(Before and after images)
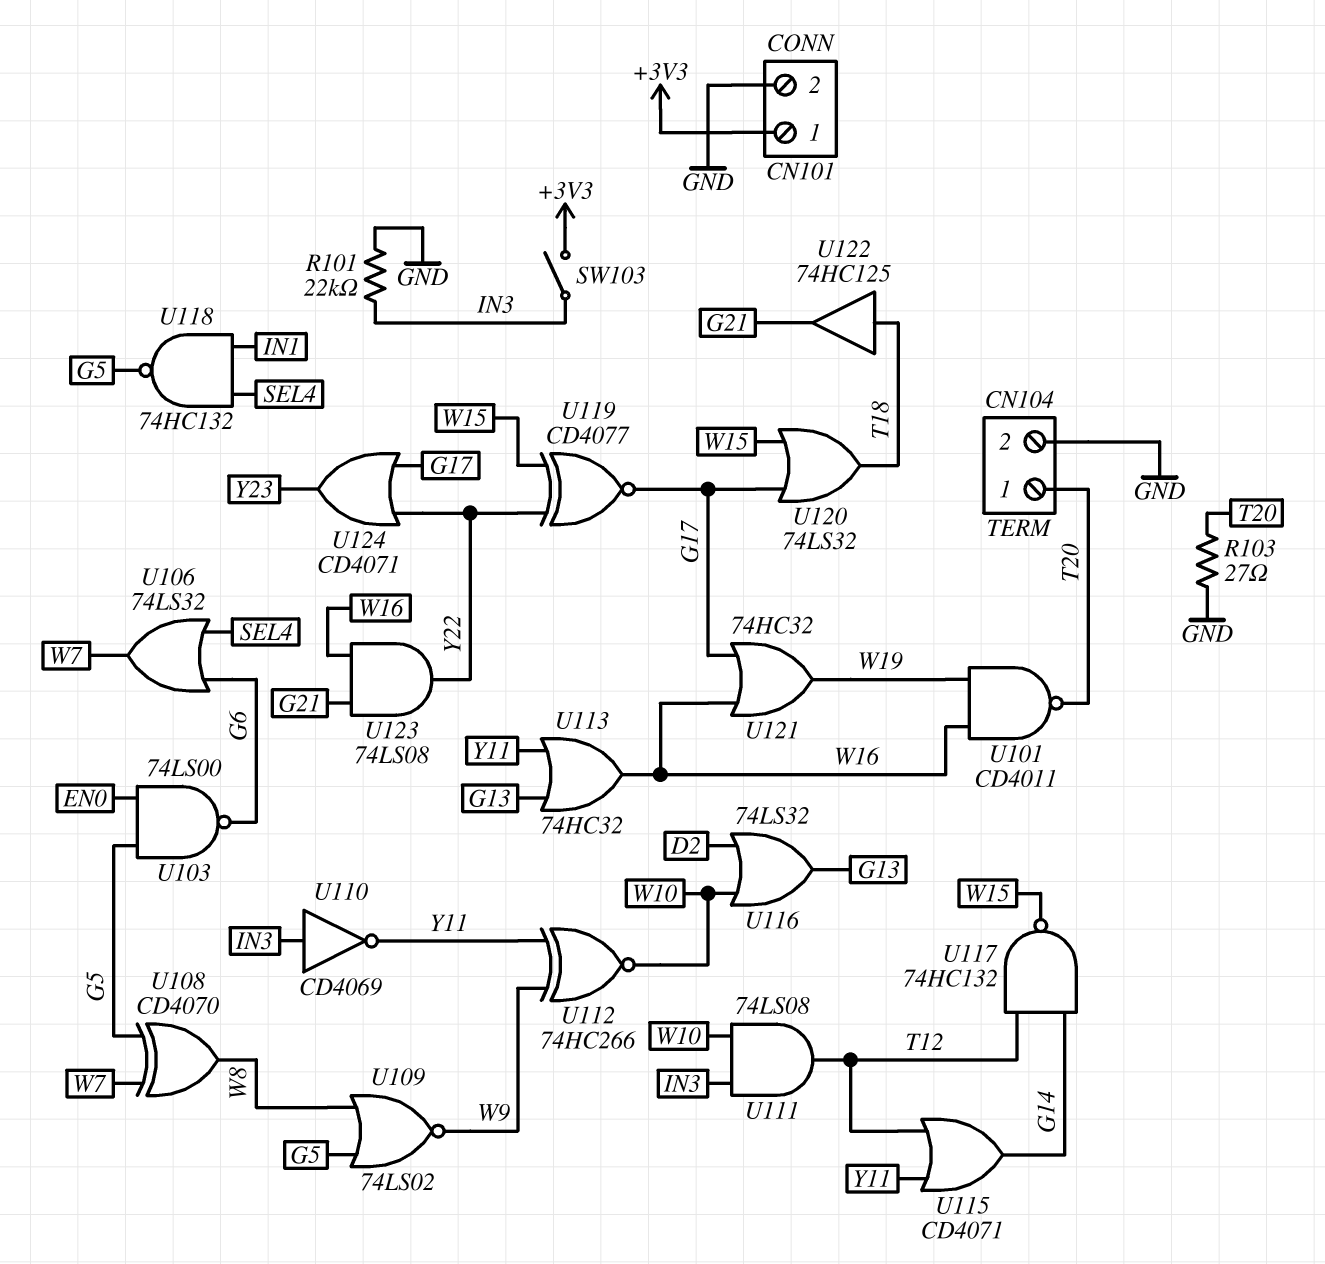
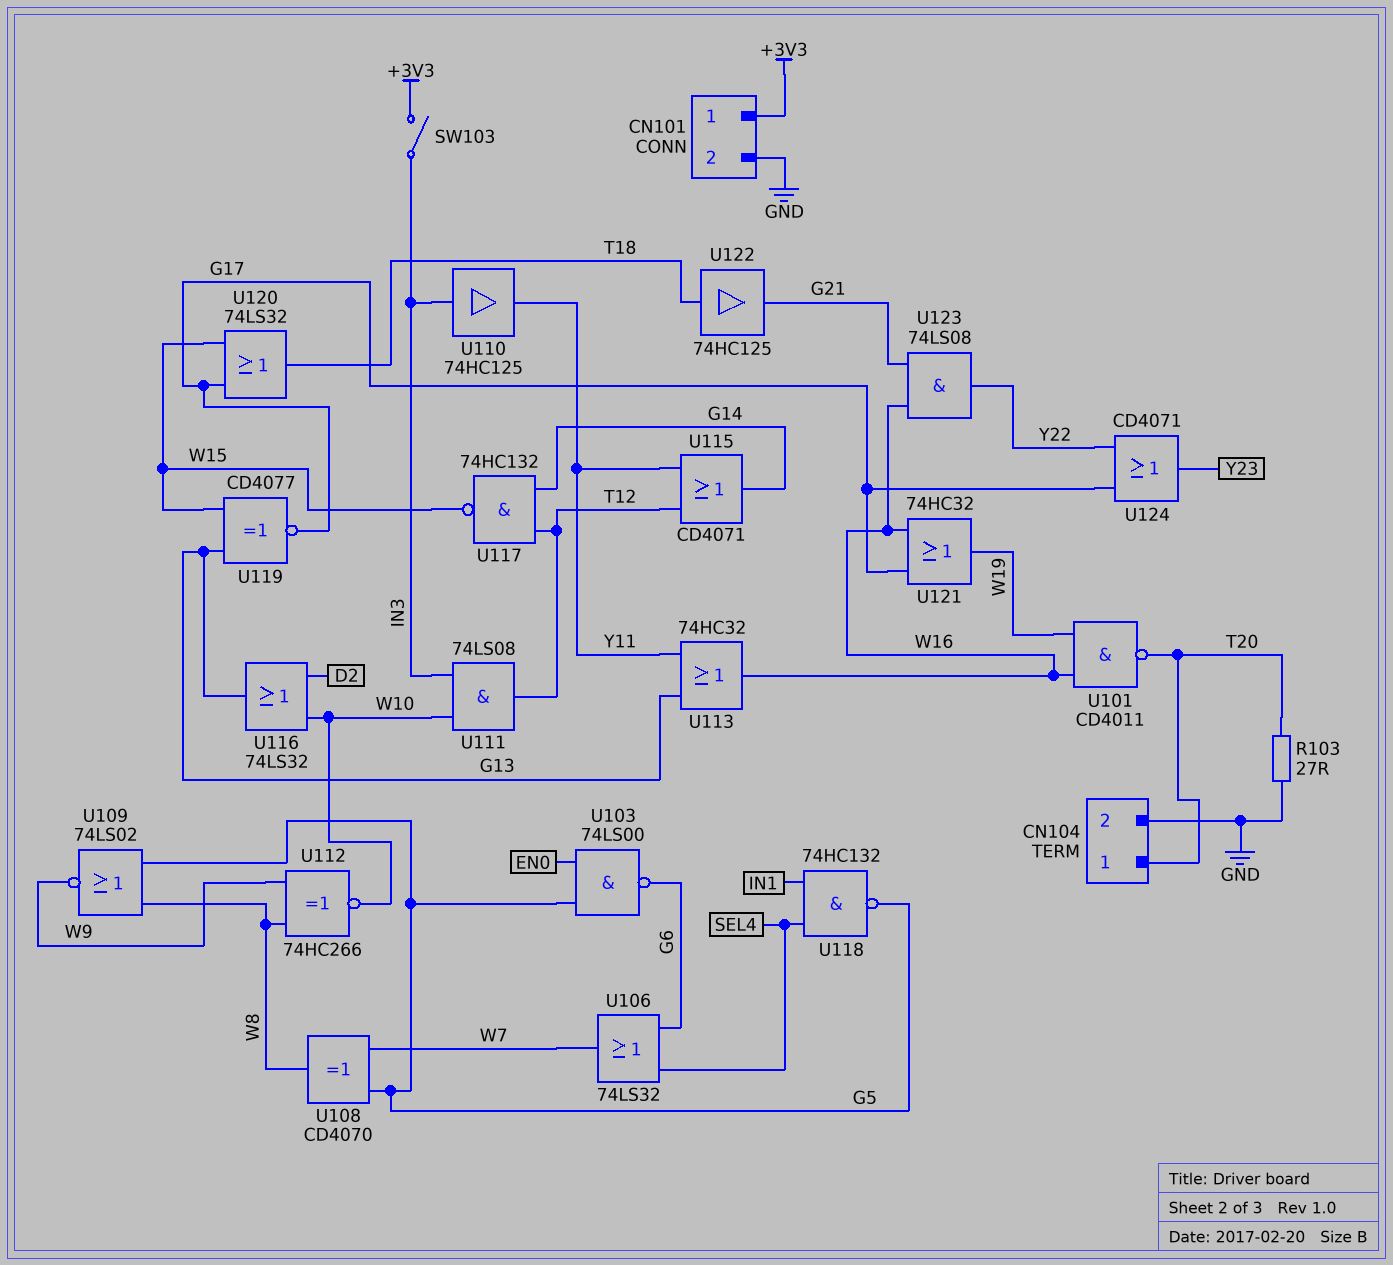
R101: 22k (GND, IN3) -> none
U110: NOT CD4069 (in IN3, out Y11) -> buffer 74HC125 (in IN3, out Y11)
U112: XNOR 74HC266 (in W9, in Y11, out W10) -> XNOR 74HC266 (in W8, in W9, out W10)
U119: XNOR CD4077 (in W15, in Y22, out G17) -> XNOR CD4077 (in G13, in W15, out G17)

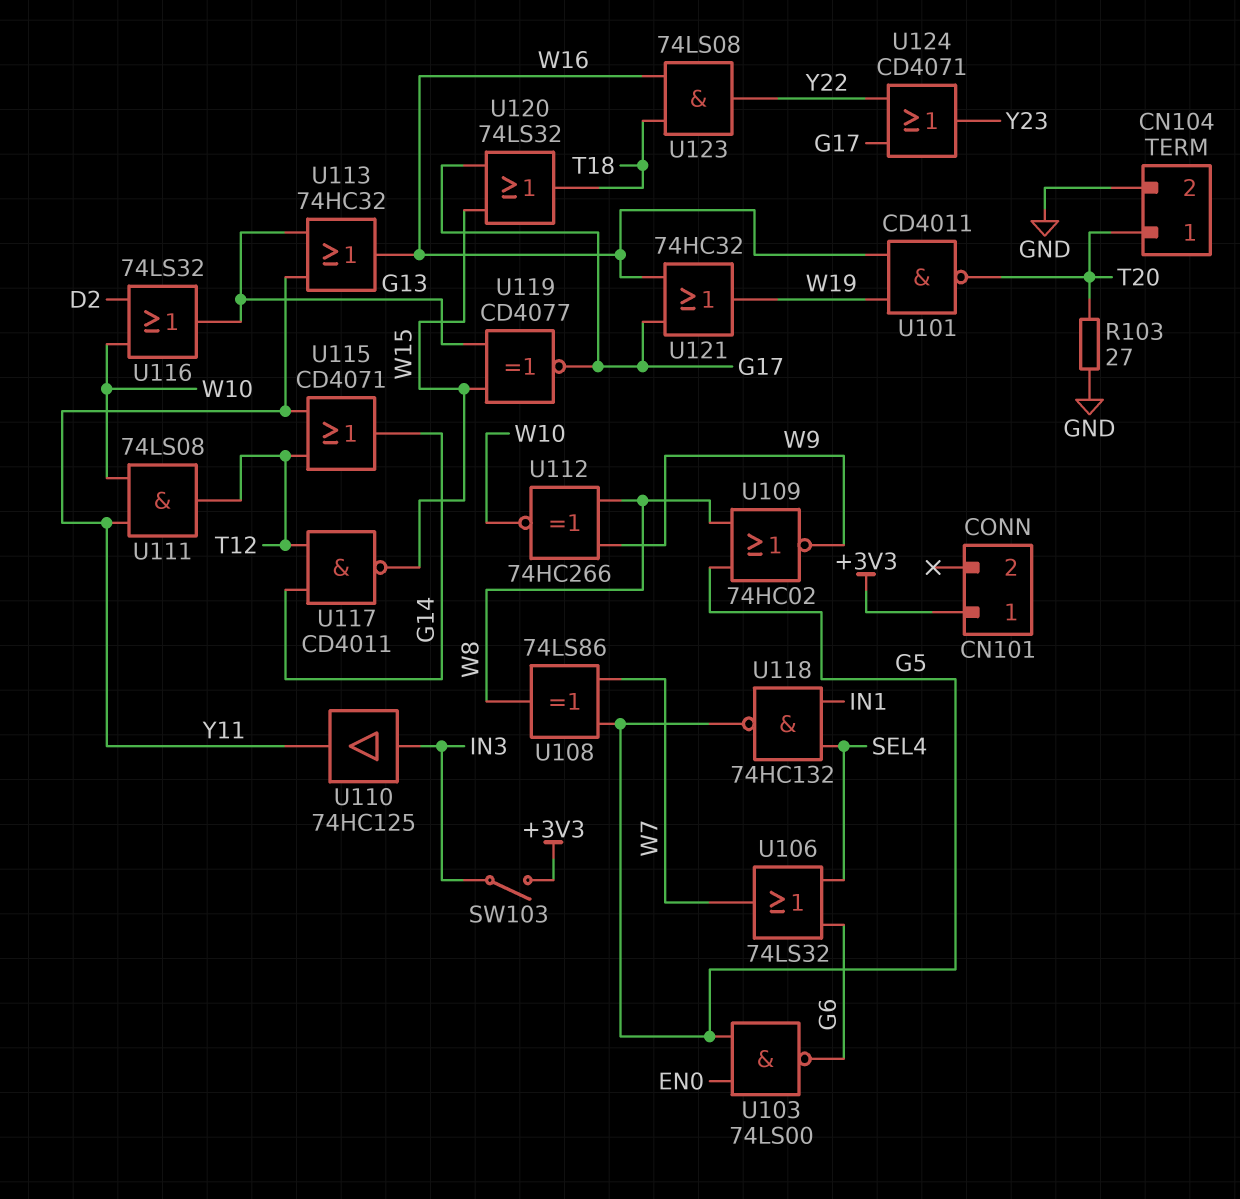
CN101 pin 2: GND -> none
U108: XOR CD4070 (in G5, in W7, out W8) -> XOR 74LS86 (in G5, in W7, out W8)
U109: NOR 74LS02 (in G5, in W8, out W9) -> NOR 74HC02 (in G5, in W8, out W9)
U111: AND 74LS08 (in IN3, in W10, out T12) -> AND 74LS08 (in W10, in Y11, out T12)
U117: NAND 74HC132 (in G14, in T12, out W15) -> NAND CD4011 (in G14, in T12, out W15)
U122: buffer 74HC125 (in T18, out G21) -> none
U123: AND 74LS08 (in G21, in W16, out Y22) -> AND 74LS08 (in T18, in W16, out Y22)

#### [REQUIRED ACTION]
The copy must begin at the line containing "U119: XNOR CD4077" and end at the last line of the data above, with every line retyped exactly and no pictures included.

#### [SOLUTION FOR THIS PROBLEM]
U119: XNOR CD4077 (in W15, in Y22, out G17) -> XNOR CD4077 (in G13, in W15, out G17)

CN101 pin 2: GND -> none
U108: XOR CD4070 (in G5, in W7, out W8) -> XOR 74LS86 (in G5, in W7, out W8)
U109: NOR 74LS02 (in G5, in W8, out W9) -> NOR 74HC02 (in G5, in W8, out W9)
U111: AND 74LS08 (in IN3, in W10, out T12) -> AND 74LS08 (in W10, in Y11, out T12)
U117: NAND 74HC132 (in G14, in T12, out W15) -> NAND CD4011 (in G14, in T12, out W15)
U122: buffer 74HC125 (in T18, out G21) -> none
U123: AND 74LS08 (in G21, in W16, out Y22) -> AND 74LS08 (in T18, in W16, out Y22)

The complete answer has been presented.